▸ AIM OF THE EXERCISE
Everything in the listing below from the line containing "IMU pin SCL: D3 -> TX" through the line containing "SD3 pin MOSI: D3 -> D6" must be repeated exactly; the remaining lines are not wanted.

[[ MATERIAL PROVIDED open ]]

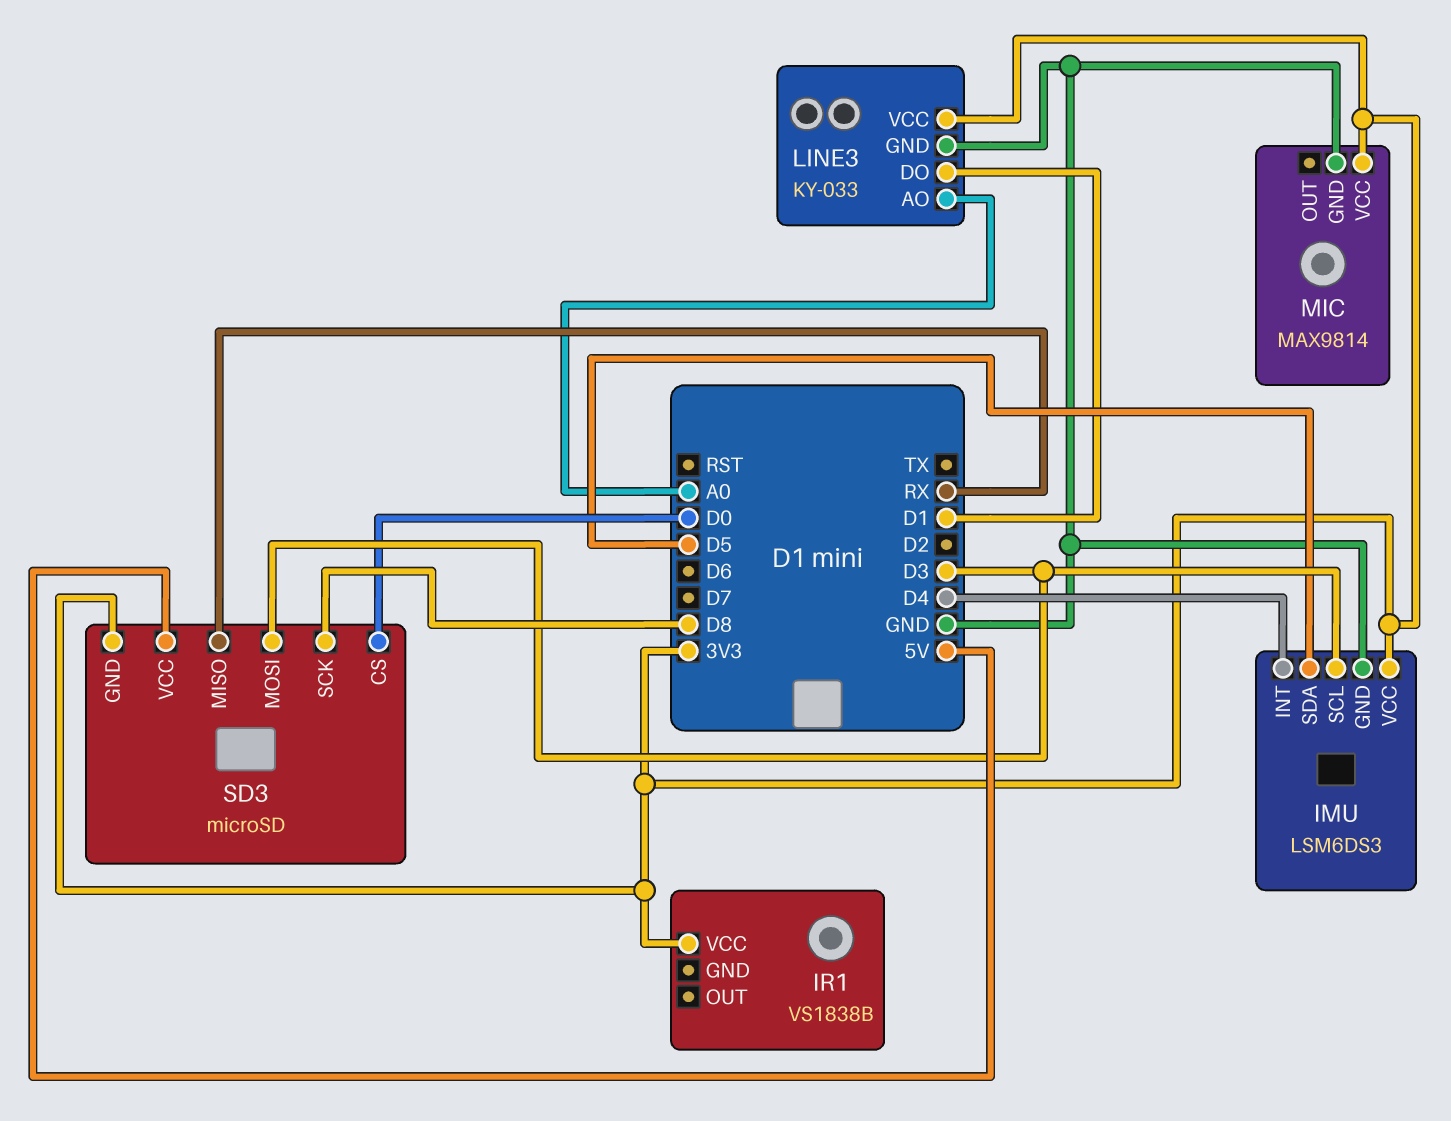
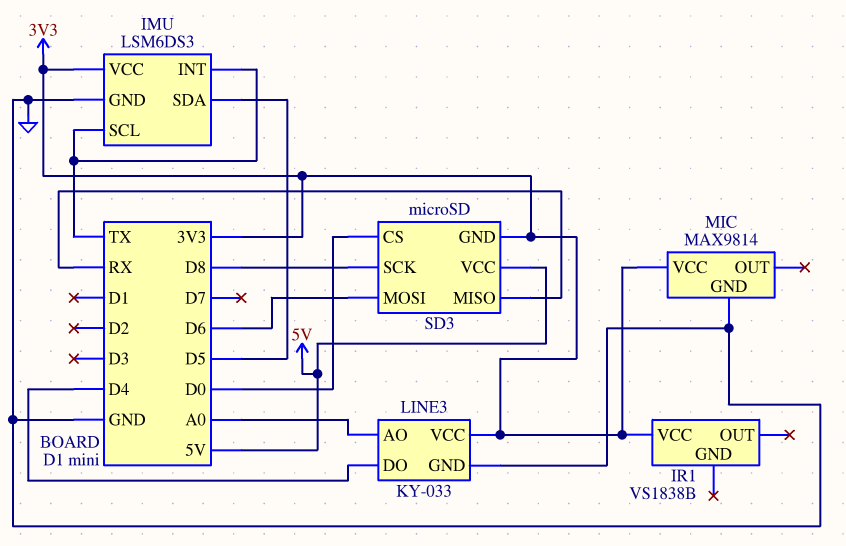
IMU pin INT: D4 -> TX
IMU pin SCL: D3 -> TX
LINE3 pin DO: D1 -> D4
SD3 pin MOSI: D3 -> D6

[[ MATERIAL PROVIDED closed ]]
[[ MATERIAL PROVIDED open ]]

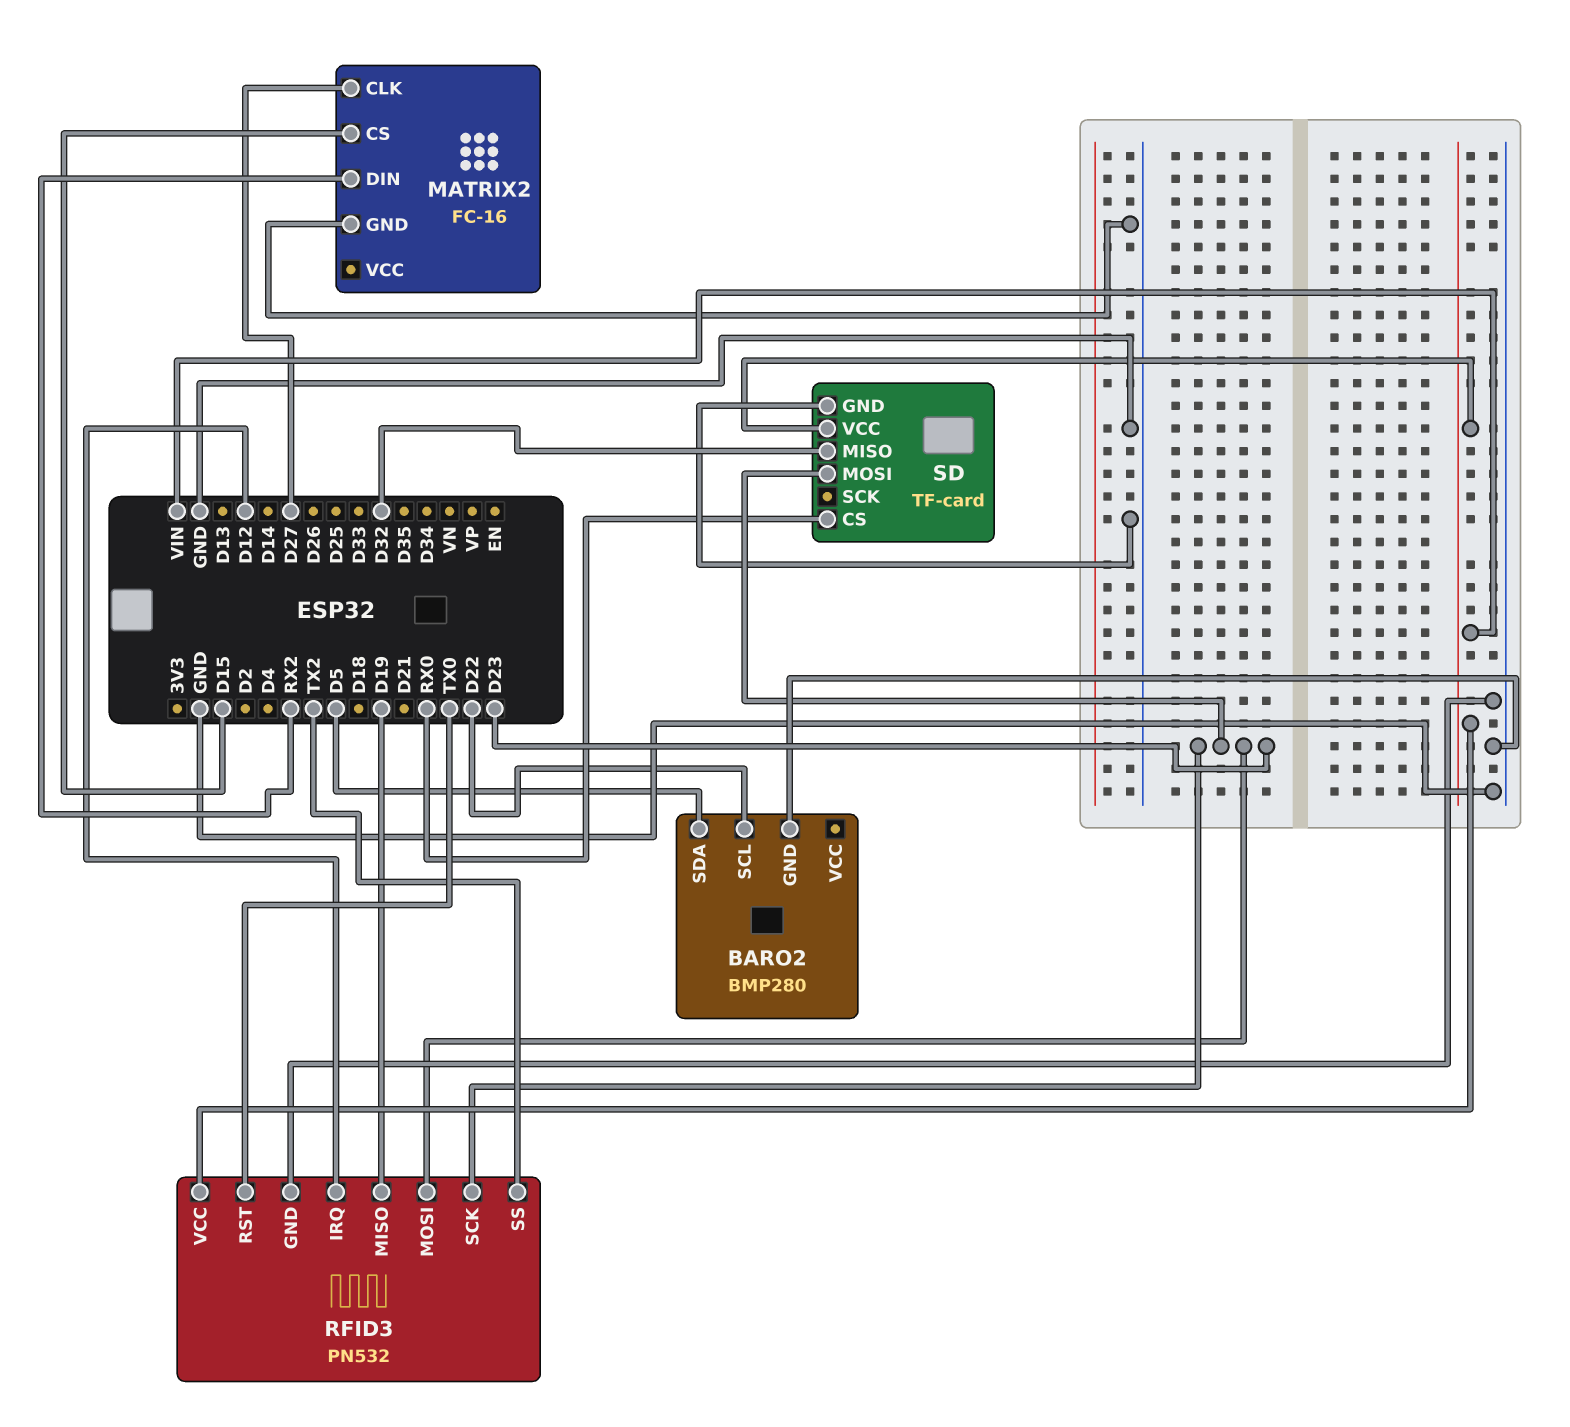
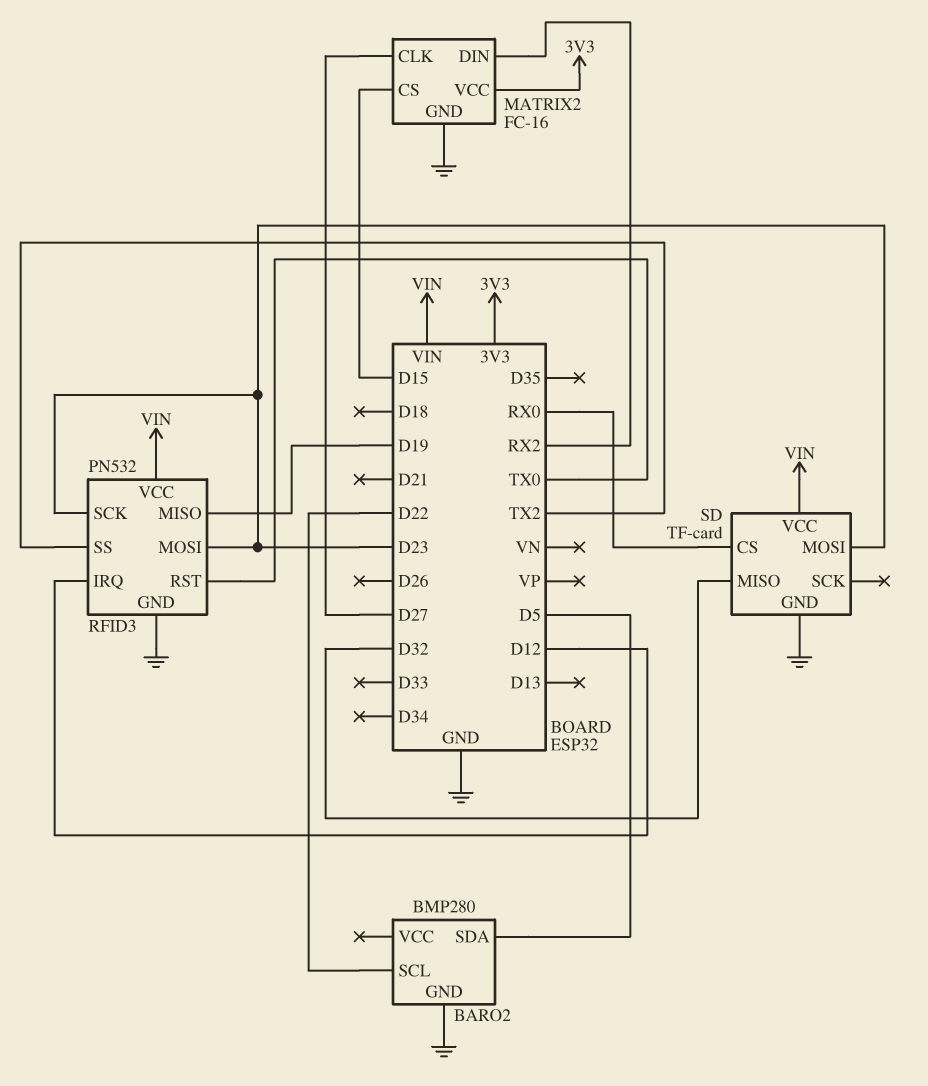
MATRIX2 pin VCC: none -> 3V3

[[ MATERIAL PROVIDED closed ]]

▸ EXERCISE ANSWER
IMU pin SCL: D3 -> TX
LINE3 pin DO: D1 -> D4
SD3 pin MOSI: D3 -> D6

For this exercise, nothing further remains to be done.